▸ **JOB**
Collect every line in the data that contains the string "kern", and copy each one in full.

▸ **INFORMATION SUPPLIED**
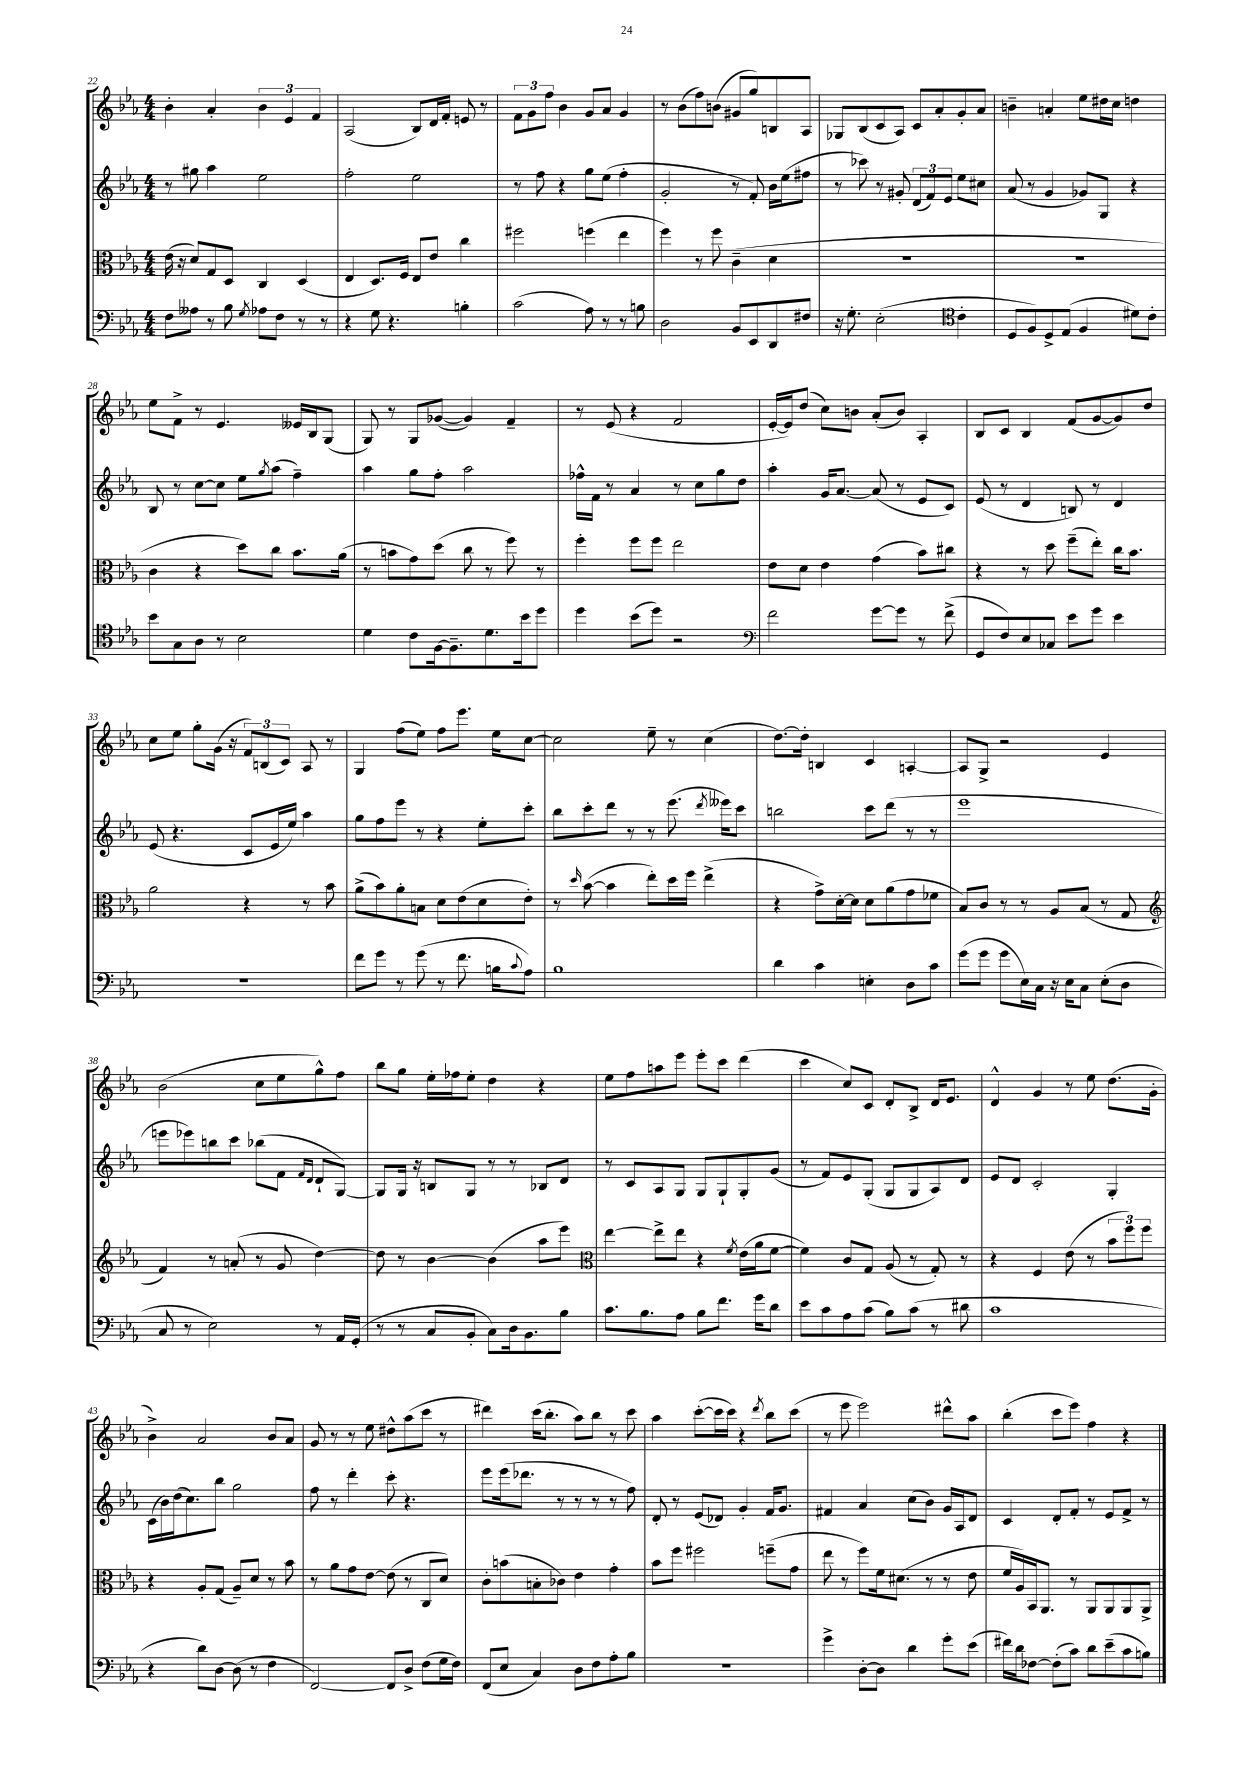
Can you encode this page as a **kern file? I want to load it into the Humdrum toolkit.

**kern	**kern	**kern	**kern
*part4	*part3	*part2	*part1
*staff4	*staff3	*staff2	*staff1
*clefF4	*clefC3	*clefG2	*clefG2
*k[b-e-a-]	*k[b-e-a-]	*k[b-e-a-]	*k[b-e-a-]
*M4/4	*M4/4	*M4/4	*M4/4
=22	=22	=22	=22
8F\L	(16e-\	8r	4b-'\
.	16r	.	.
8A--X\J	8d/L)	8gg#X\	.
8r	8G/	4aa-\	4a-'/
8B-\	8D/J	.	.
8qG/	.	.	.
8A-X\L	4C/	2ee-\	6b-\
8F\J	.	.	.
.	.	.	6e-/
8r	(4D/	.	.
.	.	.	6f/
8r	.	.	.
=23	=23	=23	=23
4r	4E-/	2ff'\	(2A-/
8G\	8.D/L)	.	.
4.r	.	.	.
.	16F/Jk	.	.
.	8E-/L	2ee-\	8B-/L)
.	8e-/J	.	16d/L
.	.	.	16f'/JJ
4Bn'\	4cc\	.	8en/
.	.	.	8r
=24	=24	=24	=24
(2c\	2ff#X\	8r	12f\L
.	.	.	12g\
.	.	8ff\	.
.	.	.	12ff\J
.	.	4r	4b-\
8A-\)	(4ffn\	8gg\L	8g/L
8r	.	(8ee-\J	8a-/J
8r	4ee-\	4ff'\	4g/
8Bn\	.	.	.
=25	=25	=25	=25
2D\	4ff\)	2g'/	8r
.	.	.	(8b-\L
.	8r	.	8ff\)
.	8ff\	.	(8bn\J
8BB-/L	(4c~\	8r	8g#X/L
8EE-/	.	8f'/)	8gg/)
8DD/	4d\	16b-\LL	8Bn/
.	.	(16ee-\J	.
8F#X/J	.	8ff#X\J	8A-/J
=26	=26	=26	=26
16r	1r	8r	8G-X/L
8.G'\	.	.	.
.	.	8ccc-X\)	(8B-/
(2E-'\	.	8r	8c/
.	.	8g#X'/	8A-/J)
.	.	(12d/L	8c/L
.	.	12f/)	.
.	.	.	8a-'/
.	.	12e-/J	.
*clefC4	*	*	*
4c'\	.	8ee-\L	8g'/
.	.	8cc#X\J	8a-/J
=27	=27	=27	=27
8D/L	1r	(8a-/	4bn~\
8F/)	.	8r	.
8D^/	.	4g/	4an'/
(8E-/J	.	.	.
4F/	.	8g-X/L)	8ee-\L
.	.	8G/J	16dd#X\L
.	.	.	16cc\JJ
8d#X\L)	.	4r	4ddn\
8c'\J	.	.	.
!!LO:LB:g=z
=28	=28	=28	=28
8b-\L	4c\	8B-/	8ee-\L
8G\	.	8r	8f^\J
8A-\J	4r	[8cc\L	8r
8r	.	8cc\J]	4.e-/
2B-\	8dd\L)	8ee-\L	.
.	.	8qgg/	.
.	8cc\J	(8aa-\J	.
.	8.b-\L	4ff~\)	16e--X/LL
.	.	.	16B-/J
.	.	.	(8G/J
.	(16a-\Jk	.	.
=29	=29	=29	=29
4d\	8r	4aa-\	8G/)
.	8bn\L	.	8r
8c\L	8g\)	8gg\L	8G/L
[16F\k	(8dd\J	8ff'\J	([8g-X/J
8.F~\]	.	.	.
.	8cc\	2aa-\	4g-/])
8.d\	8r	.	.
.	8ff\)	.	4f~/
16b-\k	.	.	.
8dd\J	8r	.	.
=30	=30	=30	=30
4dd\	4ff'\	16ff-X^^\LL	8r
.	.	16f\JJ	.
.	.	8r	(8e-/
(8b-\L	8ff\L	4a-/	4r
8dd\J)	8ff\J	.	.
2r	2ee-\	8r	2f/
.	.	8cc\L	.
.	.	8gg\	.
.	.	8dd\J	.
=31	=31	=31	=31
*clefF4	*	*	*
2f\	8e-\L	4aa-'\	[16e-'/LL
.	.	.	16e-/J])
.	8d\J	.	(8dd/J
.	4e-\	16g/KL	8cc\L)
.	.	[8.a-/J	.
.	.	.	8bn\J
[8g\L	(4g\	(8a-/]	(8a-'/L
8g\J]	.	8r	8b/J)
8r	8b-\L)	8e-/L	4A-'/
(8f^\	8cc#X\J	8c/J)	.
=32	=32	=32	=32
8GG/L	4r	(8e-/	8B-/L
8F/)	.	8r	8c/J
8E-/	8r	4d/	4B-/
8C-X/J	8dd\	.	.
8e-\L	(8ff~\L	8Bn/)	(8f/L
8g\J	8ee-'\J)	8r	[8g/
4e-\	16cc\KL	4d/	8g/])
.	8.b-\J	.	.
.	.	.	8dd/J
!!LO:LB:g=z
=33	=33	=33	=33
1r	2a-\	(8e-/	8cc\L
.	.	4.r	8ee-\J
.	.	.	8gg'\L
.	.	.	(16g\Jk
.	.	.	16r
.	4r	8c/L	12f/L)
.	.	.	(12Bn/
.	.	16e-/L	.
.	.	.	12c/J)
.	.	16ee-/JJ)	.
.	8r	4aa-\	8A-/
.	8b-\	.	8r
=34	=34	=34	=34
8f\L	(8a-^\L	8gg\L	4G/
8g\J	8b-\)	8ff\	.
8r	8a-'\	8eee-\J	(8ff\L
(8g\	8Bn\J	8r	8ee-\J)
8r	8d\L	4r	8ff\L
8.f\	(8e-\	.	8.eee-\J
.	8d\	8ee-'\L	.
16Bn\KL	.	.	16ee-\KL
8qqc/	.	.	.
8A-\J)	8e-'\J)	8ccc'\J	[8cc\J
=35	=35	=35	=35
1B-	8r	8bb-\L	2cc\]
.	16qqdd/	.	.
.	([8b-\	8ccc'\	.
.	4b-\]	8ddd\J	.
.	.	8r	.
.	8ee-'\L)	8r	8ee-~\
.	16dd\L	(8.eee-\	8r
.	16ff\JJ	.	.
.	(4ee-^\	.	(4cc\
.	.	8qddd/	.
.	.	16eee--X\KL)	.
.	.	8ccc\J	.
=36	=36	=36	=36
4d\	4r	2bbn\	[8.dd\L)
.	.	.	16dd'\Jk]
4c\	8g^\L)	.	4Bn/
.	[16d'\L	.	.
.	16d\JJ]	.	.
4En'\	8d\L	8ccc\L	4c/
.	(8a-\	(8ddd\J	.
8D\L	8g\	8r	[4An'/
8c\J	8f-X\J	8r	.
=37	=37	=37	=37
(8g\L	8B-/L)	1eee-	8A/L]
8g\J	8c/J	.	8G^/J
8g\L	8r	.	2r
16E-\L)	8r	.	.
16C\JJ	.	.	.
16r	8A-/L	.	.
16E-\KL	.	.	.
8C\J	(8B-/J	.	.
(8E-'\L	8r	.	4e-/
8D\J	8G/	.	.
!!LO:LB:g=z
=38	=38	=38	=38
*	*clefG2	*	*
8C/	4f/)	8eeen\L	(2b-\
8r	.	8eee-X\)	.
2E-\)	8r	8bbn\	.
.	(8an'/	8ccc\J	.
.	8r	(8bb-X\L	8cc\L
.	8g/	8f\J	8ee-\
.	.	16qqf/LL	.
.	.	16qqd/JJ	.
8r	[4dd\)	8d`/L	8gg^^\)
16AA-/LL	.	[8G/J)	8ff\J
(16GG'/JJ	.	.	.
=39	=39	=39	=39
8r	8dd\]	8G/L]	8bb-\L
8r	8r	16G/Jk	8gg\J
.	.	16r	.
8C/L	[4b-\	8Bn/L	16ee-'\LL
.	.	.	16ff-X\J
8BB-'/J	.	8G/J	8ee-'\J
8C\L)	(4b-\]	8r	4dd\
16D\k	.	8r	.
8.BB-\	.	.	.
.	8aa-\L	8B-X/L	4r
8B-\J	8eee-\J)	8d/J	.
=40	=40	=40	=40
*	*clefC3	*	*
8.c\L	[4ee-\	8r	8ee-\L
.	.	8c/L	8ff\
8.B-\	.	.	.
.	8ee-^\L]	8A-/	8aan\
8A-\J	8ee-\J	8G/J	8eee-\J
8B-\L	4r	8G/L	8eee-'\L
8.f\J	.	8G`/	8ccc\J
.	8qf/	.	.
.	(16e-\LL	8G'/	(4ddd\
16g\KL	16a-\J	.	.
8d\J	[8f\J	(8g/J	.
=41	=41	=41	=41
8e-\L	4f\])	8r	4ccc\
8c\	.	8f/L)	.
8A-\	8c/L	8e-/	8cc/L)
(8c\J	8G/J	(8G'/J	8c/J
8B-\L)	(8A-/	8G/L	8d'/L
(8c\J	8r	8G/	8B-^/J
8r	8G'/)	8A-/)	16d/KL
.	.	.	8.e-/J
8d#X\	8r	8d/J	.
=42	=42	=42	=42
1c	4r	8e-/L	4d^^/
.	.	8d/J	.
.	4F/	2c'/	4g/
.	(8e-\	.	8r
.	8r	.	8ee-\
.	12b-\L	4G'/	(8.dd\L
.	12ff\)	.	.
.	12ff\J	.	.
.	.	.	16g'\Jk
!!LO:LB:g=z
=43	=43	=43	=43
4r	4r	(16c\LL	4b-^\)
.	.	16b-\)	.
.	.	(16dd\J	.
.	.	8.cc\)	.
8d\L)	8A-'/L	.	2a-/
[8D\J	(8G/J	8bb-\J	.
(8D\]	8A-~/L)	2gg\	.
8r	8d/J	.	.
4F\	8r	.	8b-/L
.	8b-\	.	8a-/J
=44	=44	=44	=44
[2FF/)	8r	8ff\	8g/
.	8a-\L	8r	8r
.	8g\	4ddd'\	8r
.	[8e-\J	.	8ee-\
8FF/L]	(8e-\]	8ccc'\	8dd#X^^\L
8D^/J	8r	4.r	(8aa-\
(8F\L	8C/L	.	8ccc\J
16G\L	8d/J)	.	8r
16F\JJ)	.	.	.
=45	=45	=45	=45
(8FF/L	8c'\L	8eee-\L	4ddd#X\)
8E-/J	(8bn\	(16eee-\k	.
.	.	8.ddd-X\J	.
4C/)	8Bn'\	.	(16ccc\KL
.	.	.	8.bb-'\J
.	8c-X\J)	8r	.
8D\L	4e-\	8r	8aa-\L)
8F\	.	8r	8bb-\J
8A-'\	4g'\	8r	8r
8B-\J	.	8ff\)	8ccc\
=46	=46	=46	=46
1r	8b-\L	8d'/	4aa-\
.	8ff\J	8r	.
.	2ff#X\	(8e-/L	([8ccc'\L
.	.	8d-X/J)	16ccc\L]
.	.	.	16ccc\JJ)
.	.	4g'/	4r
.	.	.	8qddd/
.	(8ffn~\L	16f/KL	8bb-\L
.	.	8.g/J	.
.	8g\J	.	(8ccc\J
=47	=47	=47	=47
4g^\	8ee-\	4f#X/	8r
.	8r	.	8eee-\
[8D'\L	8ff\L)	4a-/	2eee-\)
8D\J]	16f\k	.	.
.	(8.d#X\J	.	.
4d\	.	(8cc\L	.
.	8r	8b-\J)	.
8g'\L	8r	16g/LL	8ddd#X^^\L
.	.	16A-/J	.
(8e-\J	8e-\	8d/J	8aa-\J
=48	=48	=48	=48
16f#X\LL)	16f/LL	4c/	(4bb-'\
16d\J	16A-/)	.	.
[8F-X\J	16BB-/J	.	.
.	8.AA-/J	.	.
(8F-'\L]	.	8d'/L	8ccc\L
8c\J)	8r	8f'/J	8eee-\J)
8d\L	8AA-/L	8r	4ff\
(8e-~\	8AA-/	8e-/L	.
8c\	8AA-/	8f^/J	4r
8Bn\J)	8AA-^/J	8r	.
==	==	==	==
*-	*-	*-	*-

▸ **SOLUTION TO THIS TASK**
Can you encode this page as a **kern file? I want to load it into the Humdrum toolkit.
**kern	**kern	**kern	**kern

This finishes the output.